[Dataset items]
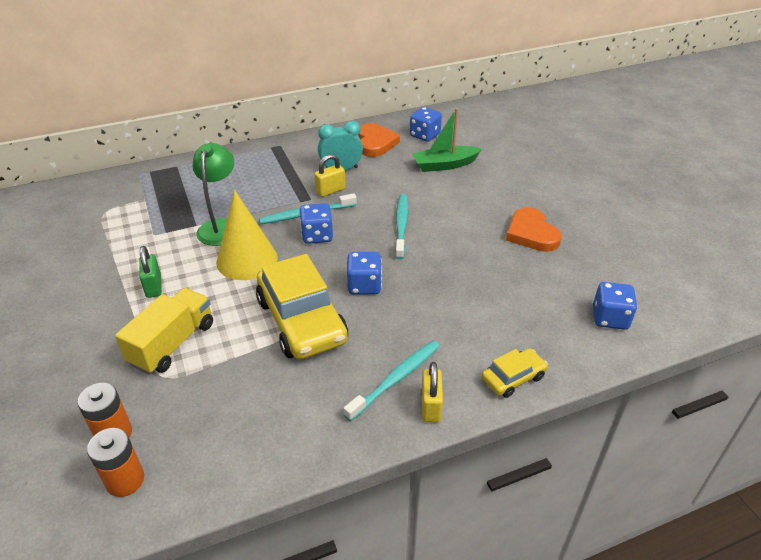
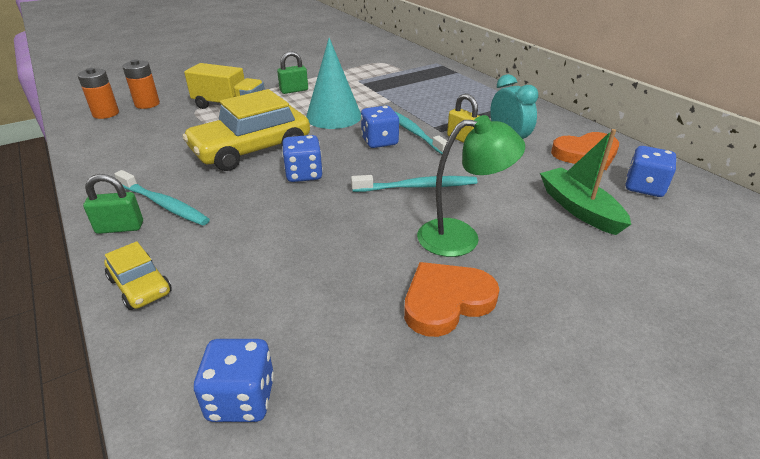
camera: 80 degrees right, 5 degrees down
(221, 226) = (377, 100): green lamp -> green lamp (461, 237)
(247, 260) = (333, 116): yellow cone -> turquoise cone
(430, 406) = (120, 227): yellow padlock -> green padlock

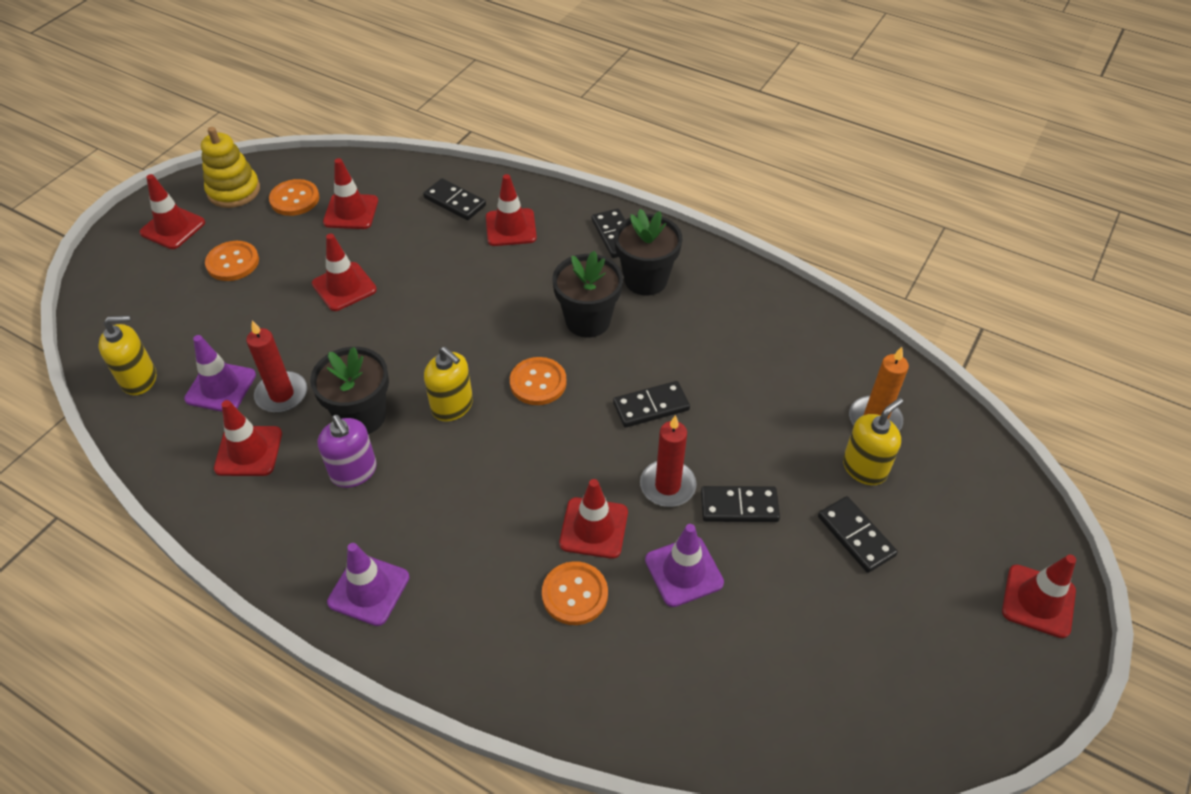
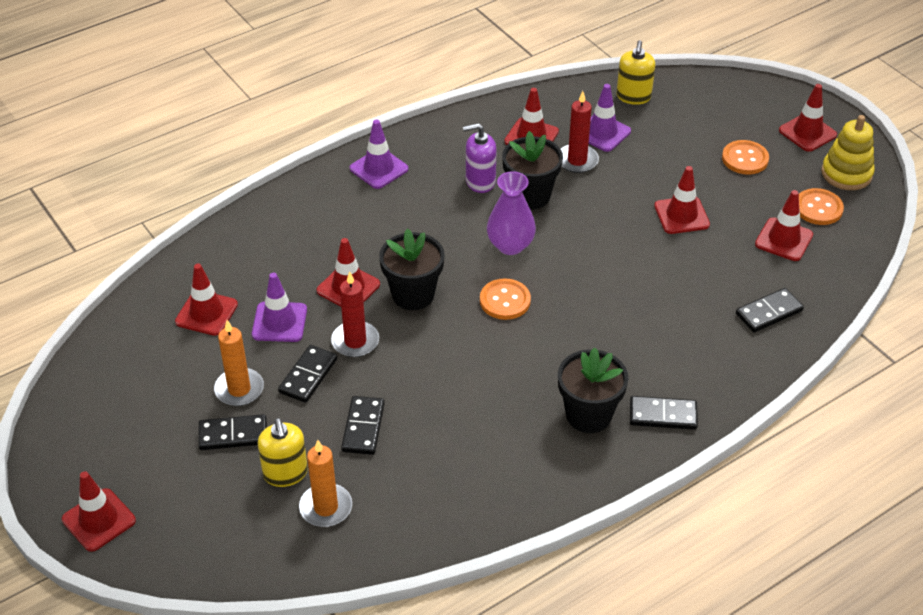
camera: 115 degrees right, 5 degrees down
(452, 406) = (510, 245): yellow soap dispenser -> purple vase
(511, 228) = (711, 341): red traffic cone -> red traffic cone (206, 313)
(575, 594) = (304, 261): orange button -> none
(588, 320) = (558, 355): black flower pot -> black flower pot (413, 295)
(651, 406) = (437, 361): black domino -> black domino (363, 427)
(798, 561) = (239, 389): none -> orange candle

> _Assignment_
Excluding the pictures, output every entry above without alteration.

> _Expected answer_
camera: 80 degrees right, 5 degrees down
(221, 226) = (377, 100): green lamp -> green lamp (461, 237)
(247, 260) = (333, 116): yellow cone -> turquoise cone
(430, 406) = (120, 227): yellow padlock -> green padlock

camera: 115 degrees right, 5 degrees down
(452, 406) = (510, 245): yellow soap dispenser -> purple vase
(511, 228) = (711, 341): red traffic cone -> red traffic cone (206, 313)
(575, 594) = (304, 261): orange button -> none
(588, 320) = (558, 355): black flower pot -> black flower pot (413, 295)
(651, 406) = (437, 361): black domino -> black domino (363, 427)
(798, 561) = (239, 389): none -> orange candle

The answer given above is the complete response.